Task: Search the records for the string "none" and report how many lines contain it, with nothing else.

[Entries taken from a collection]
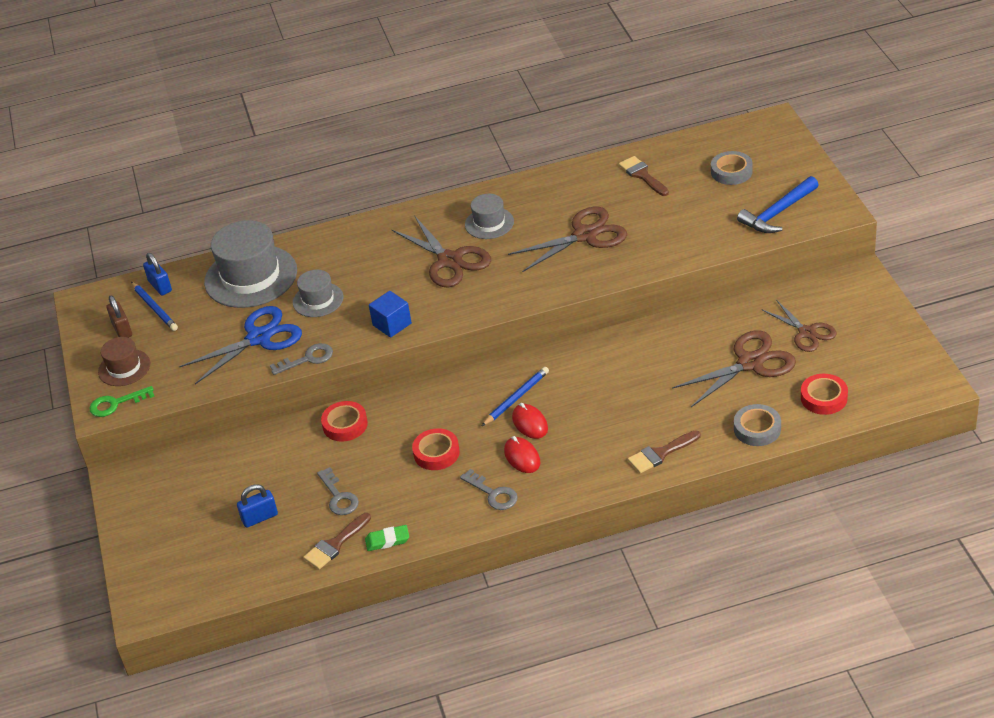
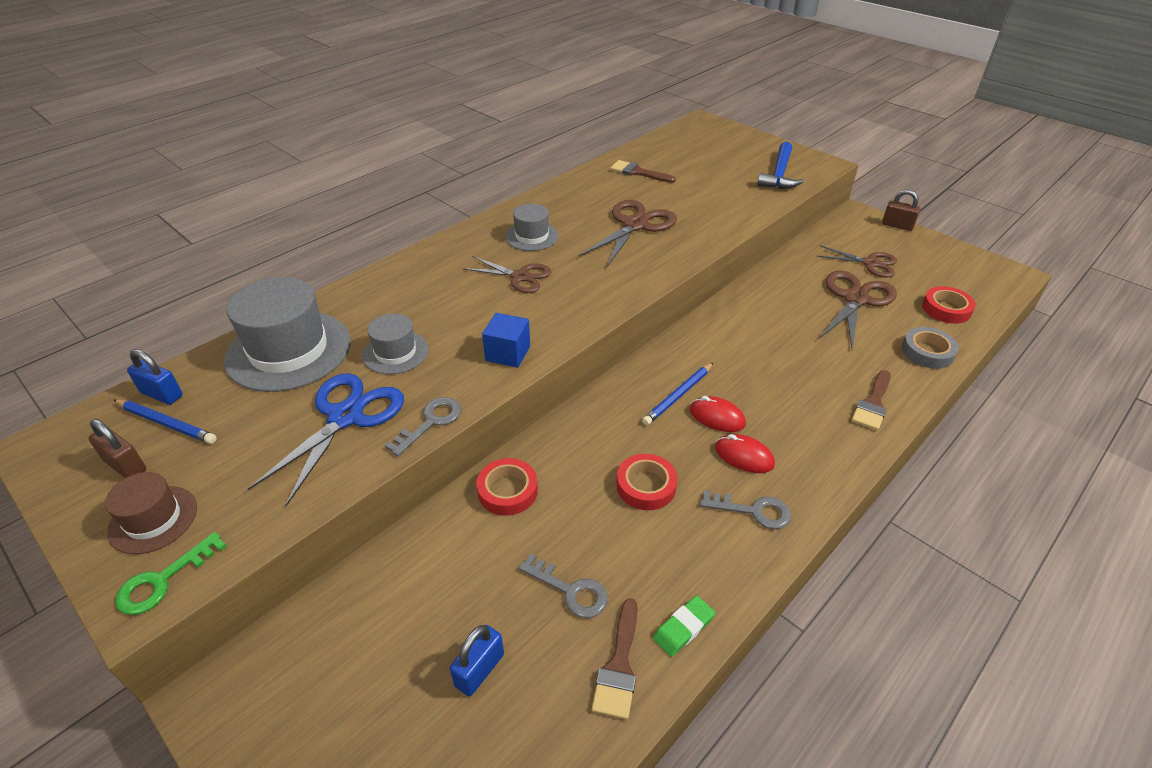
camera: 35 degrees left, 0 degrees up
(450, 261) = (520, 277): brown scissors -> brown scissors, size x0.66
(516, 398) = (678, 396): blue pencil -> blue pencil turned 150 degrees counterclockwise
(731, 172) = (709, 156): grey tape -> none
(885, 300) = (897, 225): none -> brown padlock

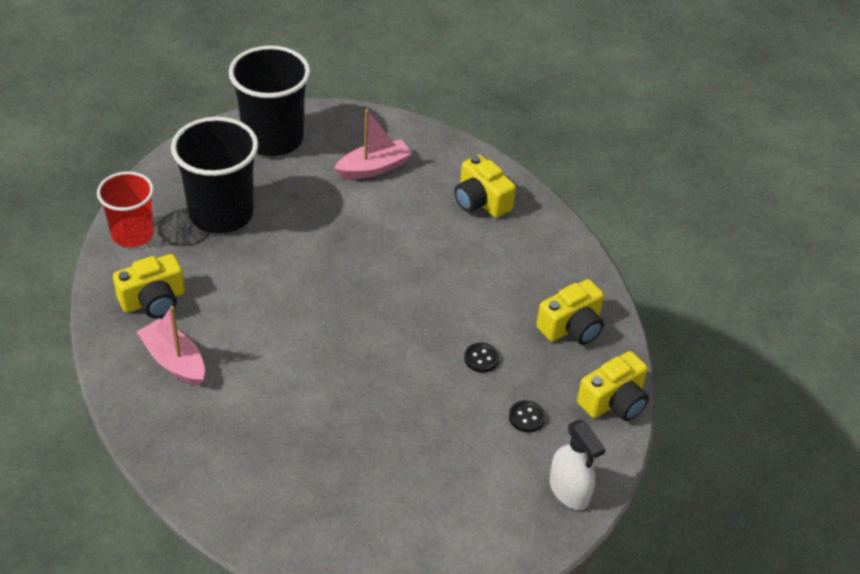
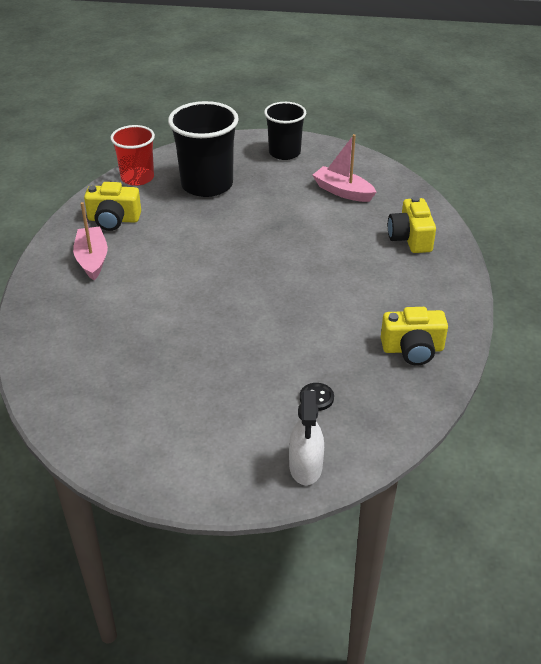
camera: 35 degrees right, 5 degrees down
(273, 139) = (284, 153): black cup -> black cup, size x0.65
(373, 168) = (343, 191): pink boat -> pink boat turned 150 degrees counterclockwise
(481, 358) = (316, 342): black button -> none
(614, 401) = (403, 417): yellow camera -> none

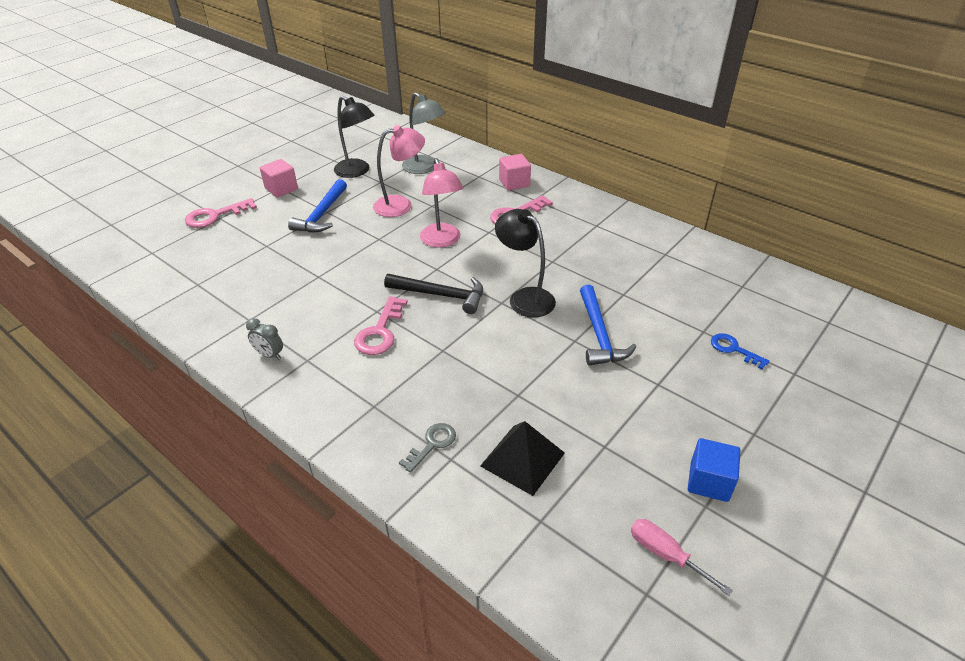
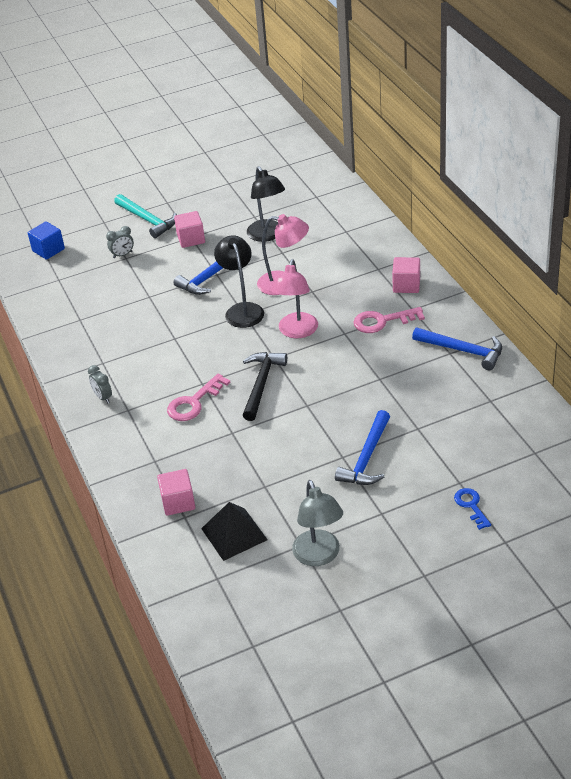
camera: 30 degrees right, 0 degrees up
(215, 216) = (122, 255): pink key -> grey clock
(225, 182) = (147, 220): none -> turquoise hammer
(425, 168) = (332, 247): grey lamp -> grey lamp (319, 556)
(432, 444) = (178, 502): grey key -> pink cube
(441, 295) = (261, 384): black hammer -> black hammer turned 120 degrees counterclockwise
(525, 297) = (329, 406): black lamp -> black lamp (242, 310)
(606, 221) = (463, 351): none -> blue hammer
(665, 554) = (285, 628): pink screwdriver -> none
(709, 481) = (357, 595): blue cube -> blue cube (48, 250)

Result: 7